AIM OF THE TASK:
Leaving the pictures aside, transcribe every line below exactly.

Data excerpts:
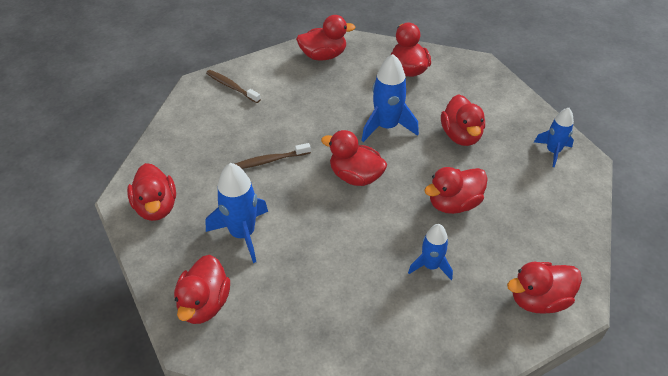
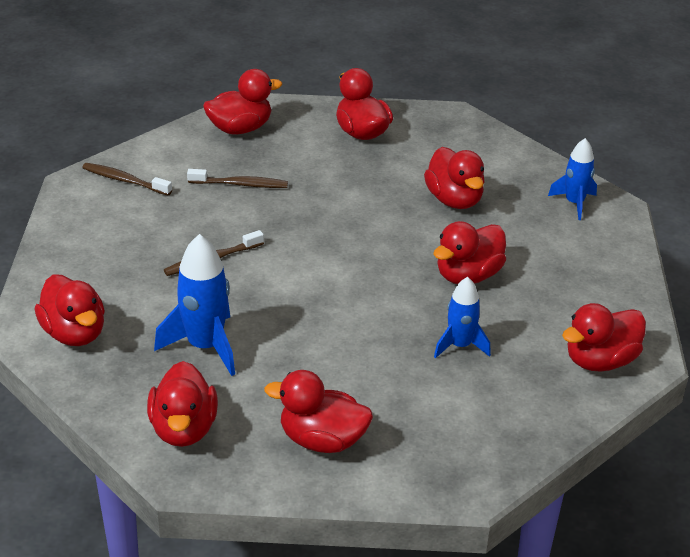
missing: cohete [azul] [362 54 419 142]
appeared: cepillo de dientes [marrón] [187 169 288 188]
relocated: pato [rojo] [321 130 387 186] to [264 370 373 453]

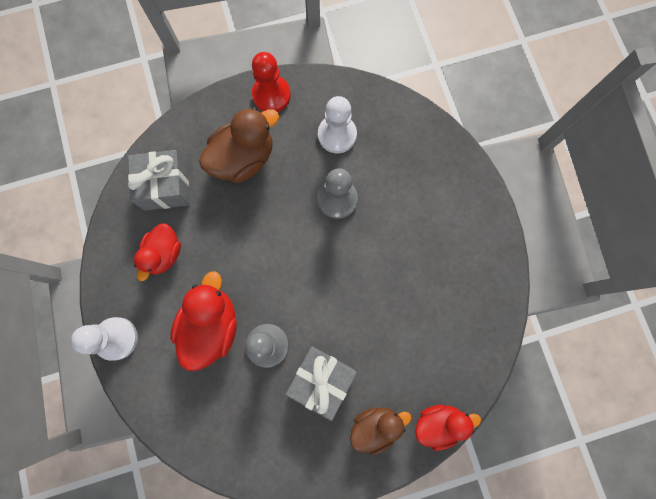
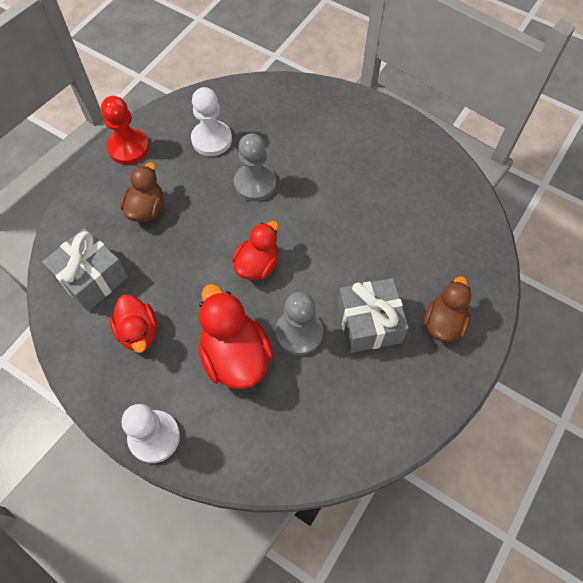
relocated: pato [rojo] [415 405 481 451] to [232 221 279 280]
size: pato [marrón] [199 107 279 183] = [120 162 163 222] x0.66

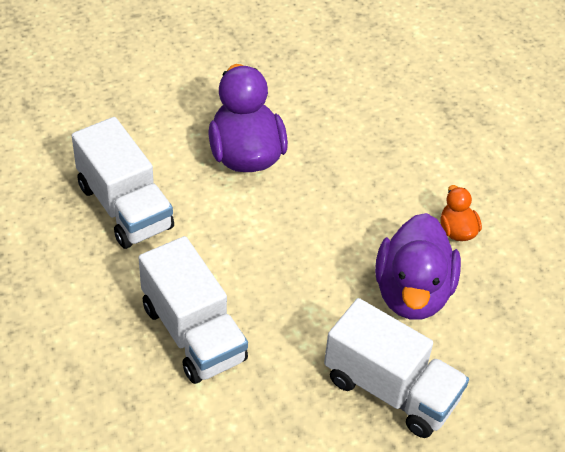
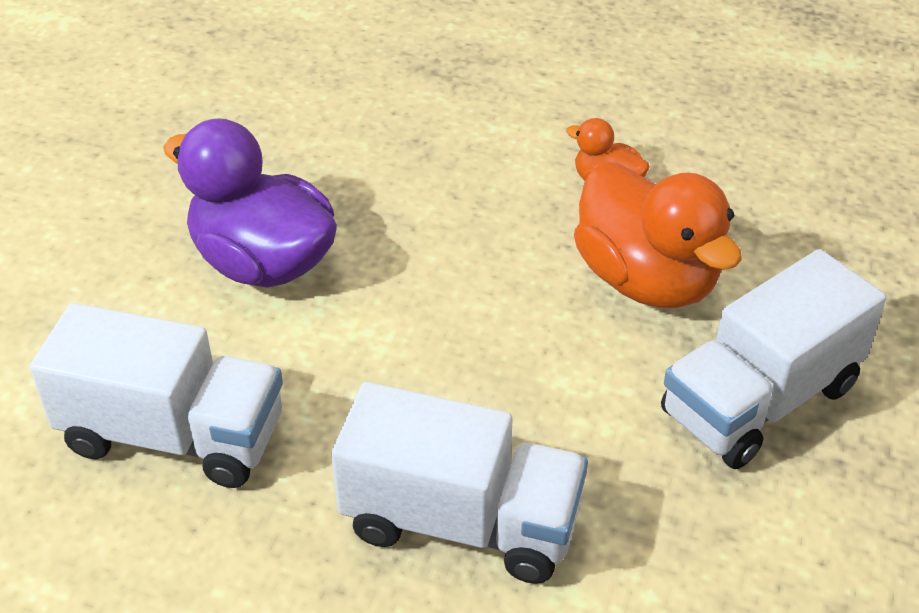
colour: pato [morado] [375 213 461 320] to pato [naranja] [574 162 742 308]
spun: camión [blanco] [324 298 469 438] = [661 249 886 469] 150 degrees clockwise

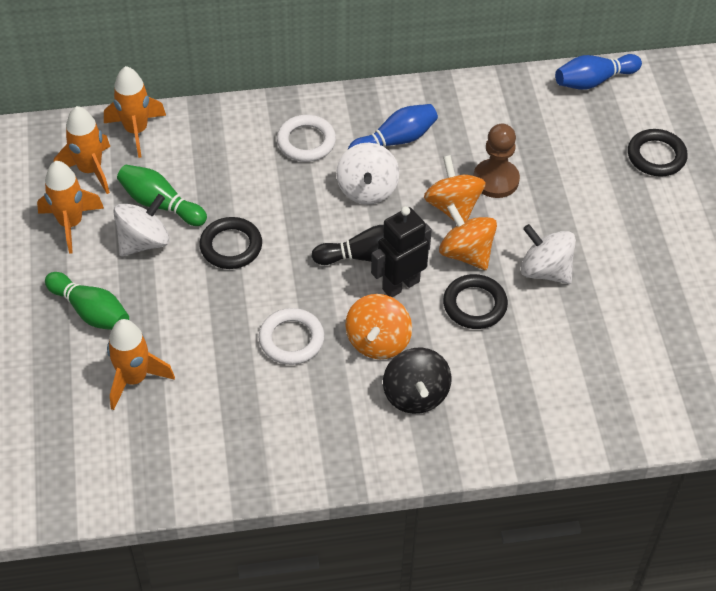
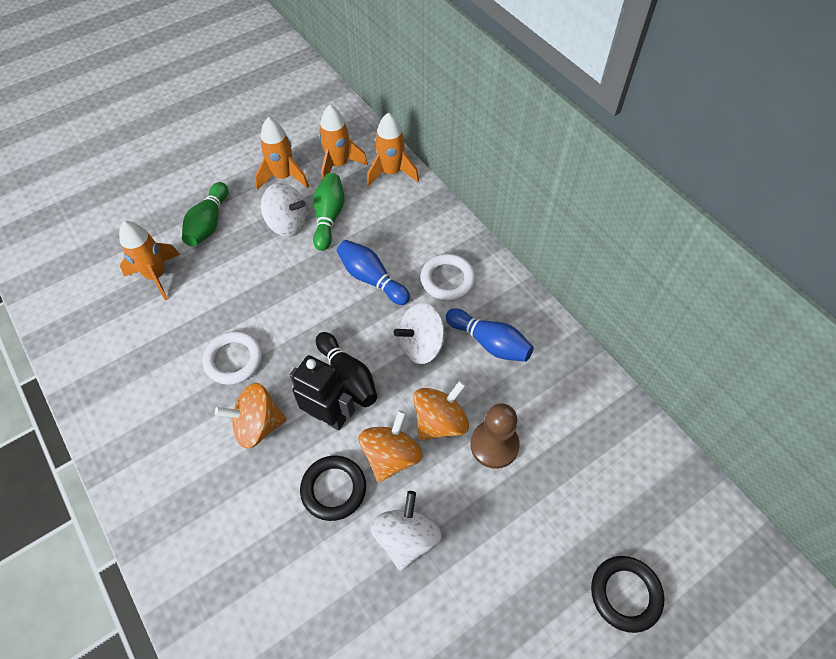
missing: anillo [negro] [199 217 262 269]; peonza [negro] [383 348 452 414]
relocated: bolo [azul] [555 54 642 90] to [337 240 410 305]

PROBLEM SOLUTION:
missing: cohete [azul] [362 54 419 142]
appeared: cepillo de dientes [marrón] [187 169 288 188]
relocated: pato [rojo] [321 130 387 186] to [264 370 373 453]

relocated: pato [rojo] [415 405 481 451] to [232 221 279 280]
size: pato [marrón] [199 107 279 183] = [120 162 163 222] x0.66

colour: pato [morado] [375 213 461 320] to pato [naranja] [574 162 742 308]
spun: camión [blanco] [324 298 469 438] = [661 249 886 469] 150 degrees clockwise

missing: anillo [negro] [199 217 262 269]; peonza [negro] [383 348 452 414]
relocated: bolo [azul] [555 54 642 90] to [337 240 410 305]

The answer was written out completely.